▶ **Data for review**
-------------------------

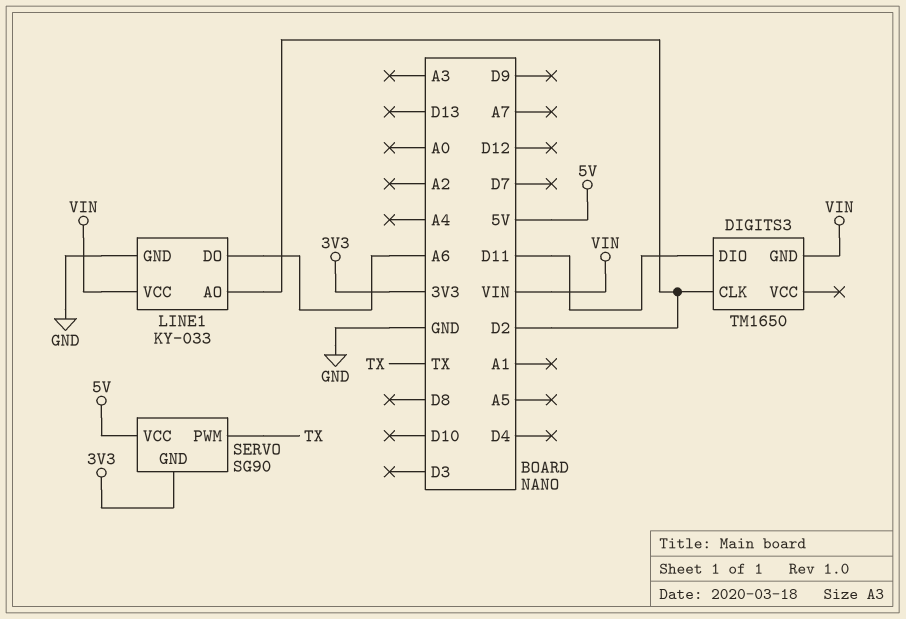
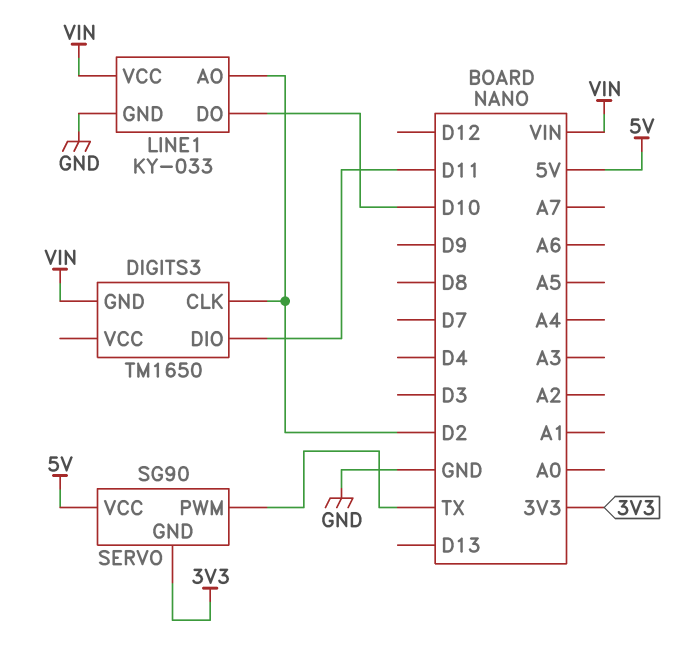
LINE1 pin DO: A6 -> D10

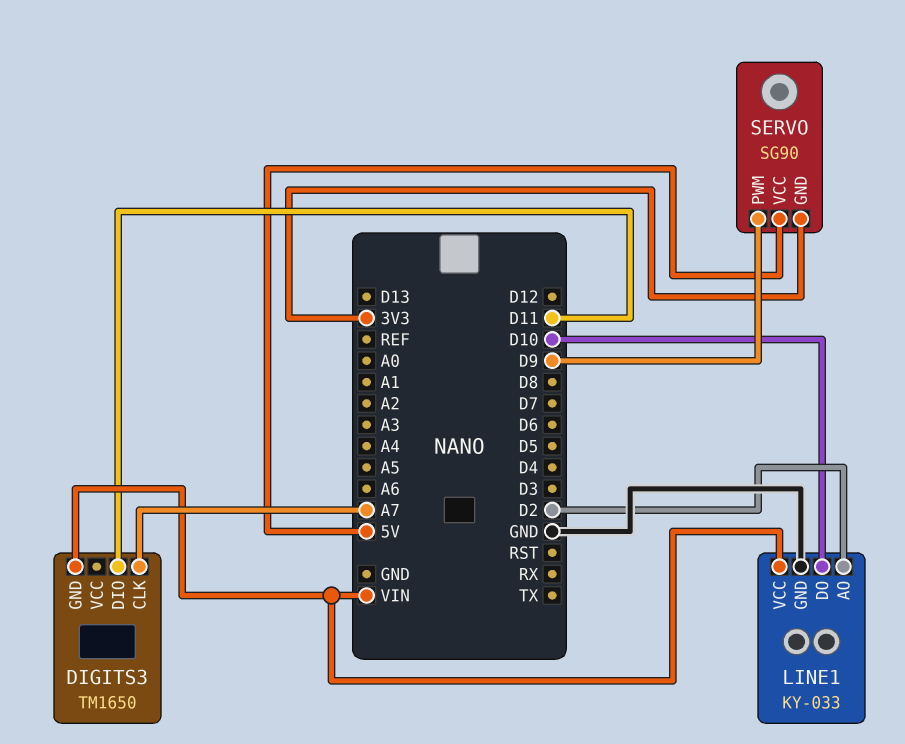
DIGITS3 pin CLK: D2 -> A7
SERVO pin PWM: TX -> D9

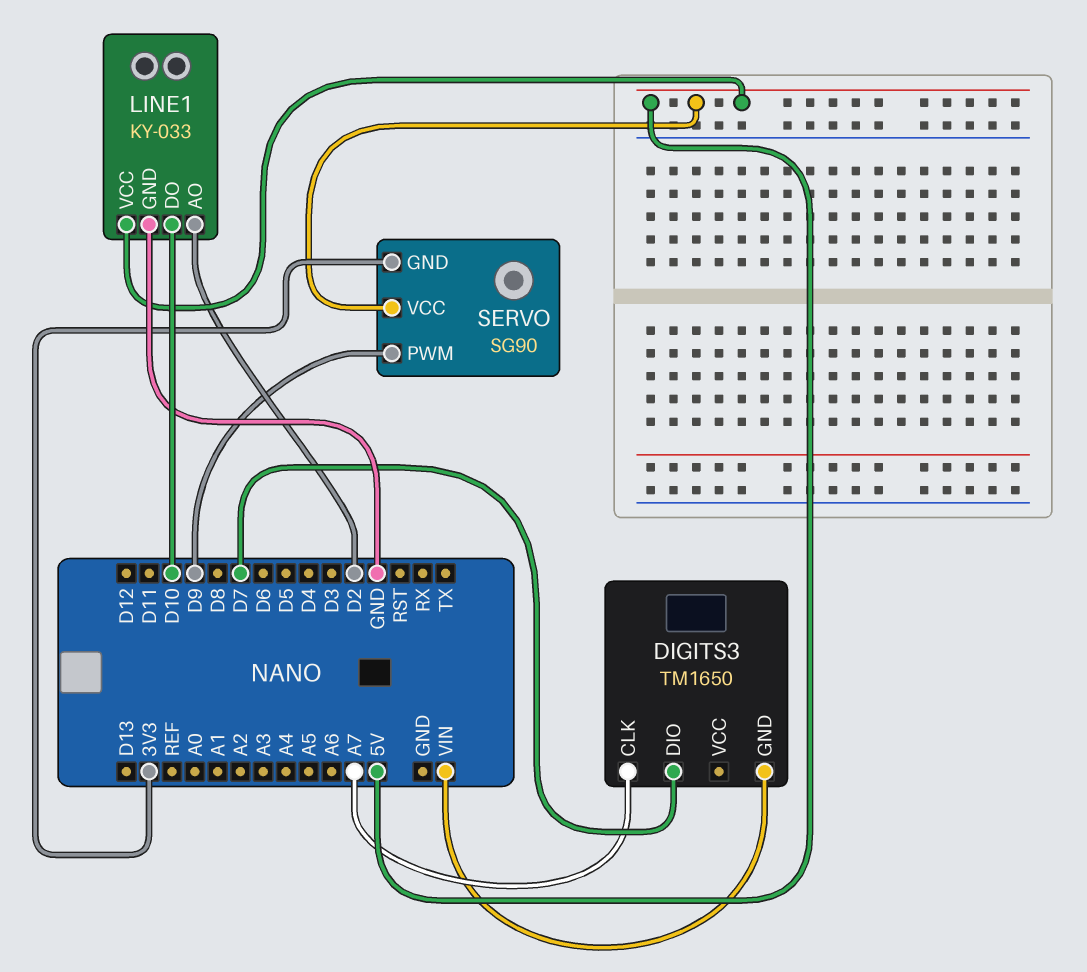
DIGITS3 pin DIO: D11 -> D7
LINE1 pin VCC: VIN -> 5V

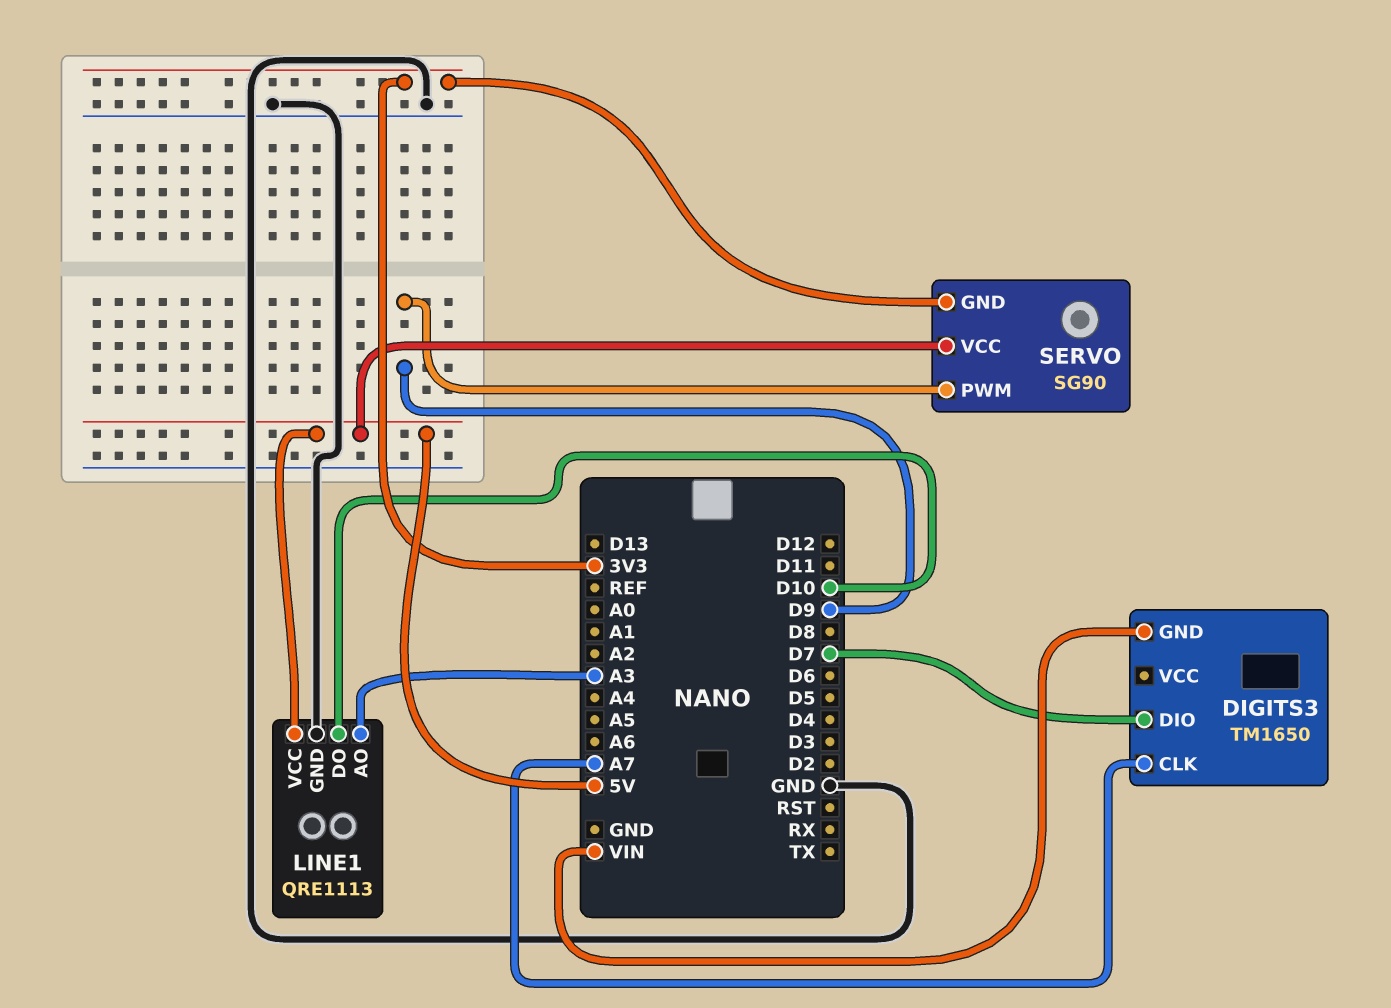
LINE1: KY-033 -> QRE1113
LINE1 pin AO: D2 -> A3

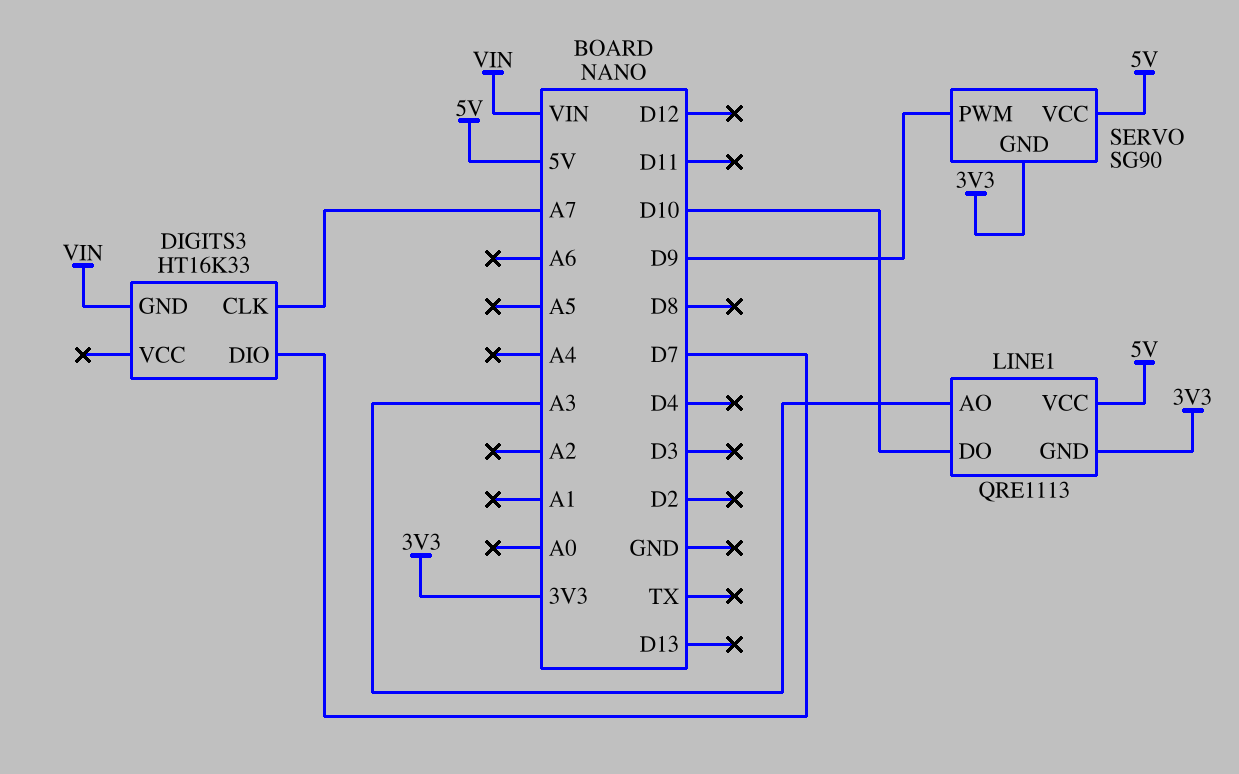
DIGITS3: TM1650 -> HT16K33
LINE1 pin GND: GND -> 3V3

-------------------------

▶ **What is required**
Once the line holding "SERVO pin PWM: TX -> D9" is found, copy it and each later line exactly through the end of the data, leaving out the pictures.

▶ **Answer box**
SERVO pin PWM: TX -> D9

DIGITS3 pin DIO: D11 -> D7
LINE1 pin VCC: VIN -> 5V

LINE1: KY-033 -> QRE1113
LINE1 pin AO: D2 -> A3

DIGITS3: TM1650 -> HT16K33
LINE1 pin GND: GND -> 3V3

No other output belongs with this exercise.